Given instruction
Pull out the records below word for word, starting at the very first line and ending with the line that contains "road 2 (unclassified): [(134,0),(0,166)]", both included.

Material for the task
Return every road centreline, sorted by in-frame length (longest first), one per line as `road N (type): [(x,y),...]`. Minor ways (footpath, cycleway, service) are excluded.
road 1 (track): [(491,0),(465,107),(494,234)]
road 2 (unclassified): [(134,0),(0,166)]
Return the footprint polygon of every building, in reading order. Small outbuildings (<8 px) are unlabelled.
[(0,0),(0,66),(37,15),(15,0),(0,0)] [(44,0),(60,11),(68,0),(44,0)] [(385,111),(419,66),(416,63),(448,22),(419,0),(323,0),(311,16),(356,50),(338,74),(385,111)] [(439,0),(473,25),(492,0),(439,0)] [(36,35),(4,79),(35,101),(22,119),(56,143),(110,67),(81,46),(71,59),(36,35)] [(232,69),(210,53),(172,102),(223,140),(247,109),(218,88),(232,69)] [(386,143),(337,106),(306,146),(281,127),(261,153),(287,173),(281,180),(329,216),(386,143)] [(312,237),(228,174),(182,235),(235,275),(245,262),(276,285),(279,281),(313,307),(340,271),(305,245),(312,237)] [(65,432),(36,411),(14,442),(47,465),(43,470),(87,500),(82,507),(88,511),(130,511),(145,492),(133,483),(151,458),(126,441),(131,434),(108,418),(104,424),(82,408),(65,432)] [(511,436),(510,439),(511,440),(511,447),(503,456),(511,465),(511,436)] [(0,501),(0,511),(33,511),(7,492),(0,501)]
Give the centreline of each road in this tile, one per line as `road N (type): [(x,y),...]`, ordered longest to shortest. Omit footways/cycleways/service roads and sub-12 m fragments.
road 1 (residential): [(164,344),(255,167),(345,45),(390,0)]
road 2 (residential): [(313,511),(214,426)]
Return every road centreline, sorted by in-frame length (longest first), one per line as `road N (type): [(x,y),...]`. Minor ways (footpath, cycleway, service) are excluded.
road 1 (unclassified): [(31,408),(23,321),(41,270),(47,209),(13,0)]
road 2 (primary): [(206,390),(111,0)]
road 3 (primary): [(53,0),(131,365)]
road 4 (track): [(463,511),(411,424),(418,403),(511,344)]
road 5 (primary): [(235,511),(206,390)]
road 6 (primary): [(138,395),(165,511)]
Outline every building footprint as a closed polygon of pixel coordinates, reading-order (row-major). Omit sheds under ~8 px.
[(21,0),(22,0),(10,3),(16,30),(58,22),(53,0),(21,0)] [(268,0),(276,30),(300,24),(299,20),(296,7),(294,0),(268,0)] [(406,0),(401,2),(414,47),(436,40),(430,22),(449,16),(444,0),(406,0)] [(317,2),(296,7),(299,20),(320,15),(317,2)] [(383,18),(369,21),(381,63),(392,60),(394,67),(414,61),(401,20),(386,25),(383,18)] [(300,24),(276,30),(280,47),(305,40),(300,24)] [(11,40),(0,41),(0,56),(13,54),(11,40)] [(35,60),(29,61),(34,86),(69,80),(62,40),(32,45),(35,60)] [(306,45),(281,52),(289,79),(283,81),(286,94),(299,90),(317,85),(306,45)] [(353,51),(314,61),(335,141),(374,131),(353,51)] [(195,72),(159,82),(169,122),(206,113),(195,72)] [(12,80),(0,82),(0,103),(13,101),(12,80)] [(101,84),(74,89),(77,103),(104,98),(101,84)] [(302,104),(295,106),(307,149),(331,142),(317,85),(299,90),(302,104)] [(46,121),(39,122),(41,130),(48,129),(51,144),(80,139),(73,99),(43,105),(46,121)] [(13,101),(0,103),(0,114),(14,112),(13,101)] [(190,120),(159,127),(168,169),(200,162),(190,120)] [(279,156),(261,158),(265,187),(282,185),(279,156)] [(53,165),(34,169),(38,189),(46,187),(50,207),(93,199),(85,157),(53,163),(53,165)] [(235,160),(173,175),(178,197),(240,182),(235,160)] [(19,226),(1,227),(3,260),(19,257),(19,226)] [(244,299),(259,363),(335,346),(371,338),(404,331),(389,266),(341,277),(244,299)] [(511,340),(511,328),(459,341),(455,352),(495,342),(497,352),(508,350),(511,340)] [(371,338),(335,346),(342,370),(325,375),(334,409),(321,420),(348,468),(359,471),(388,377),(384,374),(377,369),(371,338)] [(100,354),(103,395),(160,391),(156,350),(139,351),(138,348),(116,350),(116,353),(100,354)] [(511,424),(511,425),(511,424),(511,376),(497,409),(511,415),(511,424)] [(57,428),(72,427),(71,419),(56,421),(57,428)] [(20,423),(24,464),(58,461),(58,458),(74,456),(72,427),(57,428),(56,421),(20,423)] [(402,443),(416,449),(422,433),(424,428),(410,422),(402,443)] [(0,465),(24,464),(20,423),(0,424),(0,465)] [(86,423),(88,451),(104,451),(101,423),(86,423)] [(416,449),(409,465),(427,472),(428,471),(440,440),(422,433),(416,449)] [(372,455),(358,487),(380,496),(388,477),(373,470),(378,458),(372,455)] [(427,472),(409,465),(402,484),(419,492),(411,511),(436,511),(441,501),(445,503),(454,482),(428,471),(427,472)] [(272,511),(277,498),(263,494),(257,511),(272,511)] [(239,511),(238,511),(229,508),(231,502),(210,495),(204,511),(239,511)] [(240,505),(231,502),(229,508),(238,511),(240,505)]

Written reply
Return every road centreline, sorted by in-frame length (longest first), one per line as `road N (type): [(x,y),...]`. Minor ways (footpath, cycleway, service) are excluded.
road 1 (track): [(491,0),(465,107),(494,234)]
road 2 (unclassified): [(134,0),(0,166)]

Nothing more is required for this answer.